*** EXERCISE DATA Section Begins ***

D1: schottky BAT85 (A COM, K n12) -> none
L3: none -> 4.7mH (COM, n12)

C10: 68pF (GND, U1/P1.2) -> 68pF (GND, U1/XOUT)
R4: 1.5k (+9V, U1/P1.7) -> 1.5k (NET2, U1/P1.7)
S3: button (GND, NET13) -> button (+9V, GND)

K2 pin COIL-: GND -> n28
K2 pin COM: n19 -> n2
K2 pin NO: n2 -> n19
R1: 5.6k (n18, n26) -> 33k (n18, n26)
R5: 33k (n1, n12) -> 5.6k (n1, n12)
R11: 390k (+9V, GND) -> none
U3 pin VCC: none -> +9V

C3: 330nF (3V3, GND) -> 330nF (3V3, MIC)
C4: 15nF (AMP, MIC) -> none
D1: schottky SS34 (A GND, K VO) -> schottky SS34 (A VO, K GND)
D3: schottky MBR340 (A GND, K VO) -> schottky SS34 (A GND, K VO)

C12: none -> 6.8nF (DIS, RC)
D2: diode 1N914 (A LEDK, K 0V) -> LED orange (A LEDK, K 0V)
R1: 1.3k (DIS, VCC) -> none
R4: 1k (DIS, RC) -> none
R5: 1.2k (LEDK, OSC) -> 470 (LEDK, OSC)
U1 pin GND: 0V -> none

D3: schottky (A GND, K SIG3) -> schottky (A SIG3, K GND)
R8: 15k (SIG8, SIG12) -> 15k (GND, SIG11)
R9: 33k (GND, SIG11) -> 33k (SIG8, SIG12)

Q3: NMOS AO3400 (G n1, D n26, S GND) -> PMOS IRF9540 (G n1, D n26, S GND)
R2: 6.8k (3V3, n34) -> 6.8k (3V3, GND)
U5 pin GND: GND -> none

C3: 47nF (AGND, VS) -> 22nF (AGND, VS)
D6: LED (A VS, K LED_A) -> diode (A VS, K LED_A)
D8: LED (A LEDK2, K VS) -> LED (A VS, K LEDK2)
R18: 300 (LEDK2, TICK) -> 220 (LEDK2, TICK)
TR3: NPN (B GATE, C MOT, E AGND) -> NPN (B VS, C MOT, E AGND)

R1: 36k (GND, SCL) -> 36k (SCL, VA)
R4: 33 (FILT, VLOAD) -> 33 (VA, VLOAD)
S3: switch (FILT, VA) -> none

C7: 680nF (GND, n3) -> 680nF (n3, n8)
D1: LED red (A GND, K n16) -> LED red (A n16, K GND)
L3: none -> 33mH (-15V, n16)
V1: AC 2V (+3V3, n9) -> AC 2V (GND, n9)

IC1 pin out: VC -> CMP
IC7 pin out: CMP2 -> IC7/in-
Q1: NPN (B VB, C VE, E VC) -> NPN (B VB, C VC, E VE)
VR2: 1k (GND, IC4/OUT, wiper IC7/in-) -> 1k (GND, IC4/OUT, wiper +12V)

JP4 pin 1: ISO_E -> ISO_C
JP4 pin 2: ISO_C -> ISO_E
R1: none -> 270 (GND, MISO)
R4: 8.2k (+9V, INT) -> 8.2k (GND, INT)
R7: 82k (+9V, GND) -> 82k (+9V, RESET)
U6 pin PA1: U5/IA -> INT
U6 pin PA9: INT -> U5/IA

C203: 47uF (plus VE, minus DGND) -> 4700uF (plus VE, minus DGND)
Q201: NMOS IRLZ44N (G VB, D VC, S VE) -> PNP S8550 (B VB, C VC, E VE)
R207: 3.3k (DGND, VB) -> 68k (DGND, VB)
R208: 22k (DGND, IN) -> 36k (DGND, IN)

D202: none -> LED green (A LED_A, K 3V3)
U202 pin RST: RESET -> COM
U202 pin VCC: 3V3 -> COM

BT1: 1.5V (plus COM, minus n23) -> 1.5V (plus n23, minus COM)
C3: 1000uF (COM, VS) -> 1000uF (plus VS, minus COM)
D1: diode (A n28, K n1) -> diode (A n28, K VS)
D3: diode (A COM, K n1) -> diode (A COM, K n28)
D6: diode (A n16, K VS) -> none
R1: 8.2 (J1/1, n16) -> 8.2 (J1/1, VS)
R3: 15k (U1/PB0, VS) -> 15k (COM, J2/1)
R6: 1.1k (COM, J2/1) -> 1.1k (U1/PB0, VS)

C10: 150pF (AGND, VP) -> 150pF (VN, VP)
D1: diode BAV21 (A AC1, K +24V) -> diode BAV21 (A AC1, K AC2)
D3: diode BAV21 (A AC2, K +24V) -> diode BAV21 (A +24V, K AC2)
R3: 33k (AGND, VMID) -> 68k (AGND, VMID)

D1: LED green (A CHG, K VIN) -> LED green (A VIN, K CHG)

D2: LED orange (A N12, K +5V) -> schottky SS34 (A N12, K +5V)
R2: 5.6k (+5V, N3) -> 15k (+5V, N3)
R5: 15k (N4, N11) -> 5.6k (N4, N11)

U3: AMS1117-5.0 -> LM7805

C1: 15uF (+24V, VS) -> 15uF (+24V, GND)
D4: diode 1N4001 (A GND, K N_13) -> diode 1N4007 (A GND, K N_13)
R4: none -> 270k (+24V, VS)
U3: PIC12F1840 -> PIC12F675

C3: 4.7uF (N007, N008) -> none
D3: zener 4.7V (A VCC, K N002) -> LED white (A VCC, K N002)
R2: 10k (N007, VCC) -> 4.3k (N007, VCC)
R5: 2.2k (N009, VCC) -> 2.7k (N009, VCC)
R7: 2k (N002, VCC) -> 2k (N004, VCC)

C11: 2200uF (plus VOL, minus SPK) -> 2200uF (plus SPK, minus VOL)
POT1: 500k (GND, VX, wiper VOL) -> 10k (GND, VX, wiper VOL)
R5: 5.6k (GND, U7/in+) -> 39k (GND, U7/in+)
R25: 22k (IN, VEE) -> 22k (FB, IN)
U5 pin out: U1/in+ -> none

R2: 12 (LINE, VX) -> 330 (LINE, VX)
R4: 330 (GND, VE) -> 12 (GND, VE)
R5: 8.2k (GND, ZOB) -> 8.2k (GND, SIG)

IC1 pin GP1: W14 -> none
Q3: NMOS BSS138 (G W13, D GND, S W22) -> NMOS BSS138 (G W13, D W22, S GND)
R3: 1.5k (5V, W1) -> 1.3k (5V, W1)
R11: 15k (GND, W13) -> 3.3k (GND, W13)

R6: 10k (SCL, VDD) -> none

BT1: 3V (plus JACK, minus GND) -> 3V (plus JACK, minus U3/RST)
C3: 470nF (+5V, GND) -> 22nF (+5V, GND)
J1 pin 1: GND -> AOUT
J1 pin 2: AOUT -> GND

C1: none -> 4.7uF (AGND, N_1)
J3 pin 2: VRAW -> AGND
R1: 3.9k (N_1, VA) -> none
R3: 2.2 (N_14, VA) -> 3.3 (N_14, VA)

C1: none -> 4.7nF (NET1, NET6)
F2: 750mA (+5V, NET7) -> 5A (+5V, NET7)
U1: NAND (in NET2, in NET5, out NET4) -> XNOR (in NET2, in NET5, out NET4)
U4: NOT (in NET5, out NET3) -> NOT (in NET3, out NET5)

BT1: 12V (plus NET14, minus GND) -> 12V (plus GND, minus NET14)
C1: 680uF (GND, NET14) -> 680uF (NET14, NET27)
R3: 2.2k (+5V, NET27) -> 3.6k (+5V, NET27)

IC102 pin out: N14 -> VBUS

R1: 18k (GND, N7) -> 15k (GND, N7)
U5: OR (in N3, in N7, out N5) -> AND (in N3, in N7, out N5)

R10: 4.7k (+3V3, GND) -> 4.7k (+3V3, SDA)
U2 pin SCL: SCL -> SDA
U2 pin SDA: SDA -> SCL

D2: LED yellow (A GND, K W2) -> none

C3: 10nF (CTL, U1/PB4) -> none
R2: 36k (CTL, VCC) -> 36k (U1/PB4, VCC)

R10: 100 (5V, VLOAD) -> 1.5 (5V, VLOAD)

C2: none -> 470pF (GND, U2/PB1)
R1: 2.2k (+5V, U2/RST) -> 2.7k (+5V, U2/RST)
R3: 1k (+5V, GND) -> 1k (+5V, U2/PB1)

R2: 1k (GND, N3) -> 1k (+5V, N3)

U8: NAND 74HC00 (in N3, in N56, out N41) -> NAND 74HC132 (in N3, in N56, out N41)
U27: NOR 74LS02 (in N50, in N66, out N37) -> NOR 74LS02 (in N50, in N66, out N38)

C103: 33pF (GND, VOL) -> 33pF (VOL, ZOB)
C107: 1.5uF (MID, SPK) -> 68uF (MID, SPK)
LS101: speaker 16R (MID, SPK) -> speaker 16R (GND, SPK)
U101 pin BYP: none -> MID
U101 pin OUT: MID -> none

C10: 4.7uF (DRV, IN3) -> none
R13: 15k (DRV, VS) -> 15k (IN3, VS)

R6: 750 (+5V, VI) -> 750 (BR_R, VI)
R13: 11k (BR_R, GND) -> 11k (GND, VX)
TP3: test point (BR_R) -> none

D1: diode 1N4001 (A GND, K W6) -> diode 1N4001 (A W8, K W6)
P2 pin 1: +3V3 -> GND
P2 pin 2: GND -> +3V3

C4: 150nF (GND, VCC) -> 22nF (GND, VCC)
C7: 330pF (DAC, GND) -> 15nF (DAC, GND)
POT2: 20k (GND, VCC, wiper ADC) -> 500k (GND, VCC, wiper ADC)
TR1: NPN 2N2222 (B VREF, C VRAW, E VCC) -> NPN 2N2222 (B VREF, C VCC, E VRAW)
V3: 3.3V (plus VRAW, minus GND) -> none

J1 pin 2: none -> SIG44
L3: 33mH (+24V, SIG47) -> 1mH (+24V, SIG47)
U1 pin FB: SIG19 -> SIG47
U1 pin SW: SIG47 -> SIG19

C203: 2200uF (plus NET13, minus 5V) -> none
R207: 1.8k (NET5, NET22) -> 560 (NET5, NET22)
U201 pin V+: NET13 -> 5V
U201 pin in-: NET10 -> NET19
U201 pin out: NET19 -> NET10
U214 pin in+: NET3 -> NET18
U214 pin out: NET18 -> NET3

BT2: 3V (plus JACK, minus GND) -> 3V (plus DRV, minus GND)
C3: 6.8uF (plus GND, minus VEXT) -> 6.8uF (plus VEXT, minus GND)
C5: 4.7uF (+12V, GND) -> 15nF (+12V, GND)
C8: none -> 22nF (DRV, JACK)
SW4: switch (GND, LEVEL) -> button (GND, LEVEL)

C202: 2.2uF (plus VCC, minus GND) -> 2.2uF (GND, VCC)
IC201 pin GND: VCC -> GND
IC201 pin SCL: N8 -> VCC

*** EXERCISE DATA Section Ends ***

## EXERCISE
What you return must be an exact retyping of the lines above starting at the line with "R11: 390k (+9V, GND) -> none" and ending at the line with "R9: 33k (GND, SIG11) -> 33k (SIG8, SIG12)", and nothing besides.

## REPLY
R11: 390k (+9V, GND) -> none
U3 pin VCC: none -> +9V

C3: 330nF (3V3, GND) -> 330nF (3V3, MIC)
C4: 15nF (AMP, MIC) -> none
D1: schottky SS34 (A GND, K VO) -> schottky SS34 (A VO, K GND)
D3: schottky MBR340 (A GND, K VO) -> schottky SS34 (A GND, K VO)

C12: none -> 6.8nF (DIS, RC)
D2: diode 1N914 (A LEDK, K 0V) -> LED orange (A LEDK, K 0V)
R1: 1.3k (DIS, VCC) -> none
R4: 1k (DIS, RC) -> none
R5: 1.2k (LEDK, OSC) -> 470 (LEDK, OSC)
U1 pin GND: 0V -> none

D3: schottky (A GND, K SIG3) -> schottky (A SIG3, K GND)
R8: 15k (SIG8, SIG12) -> 15k (GND, SIG11)
R9: 33k (GND, SIG11) -> 33k (SIG8, SIG12)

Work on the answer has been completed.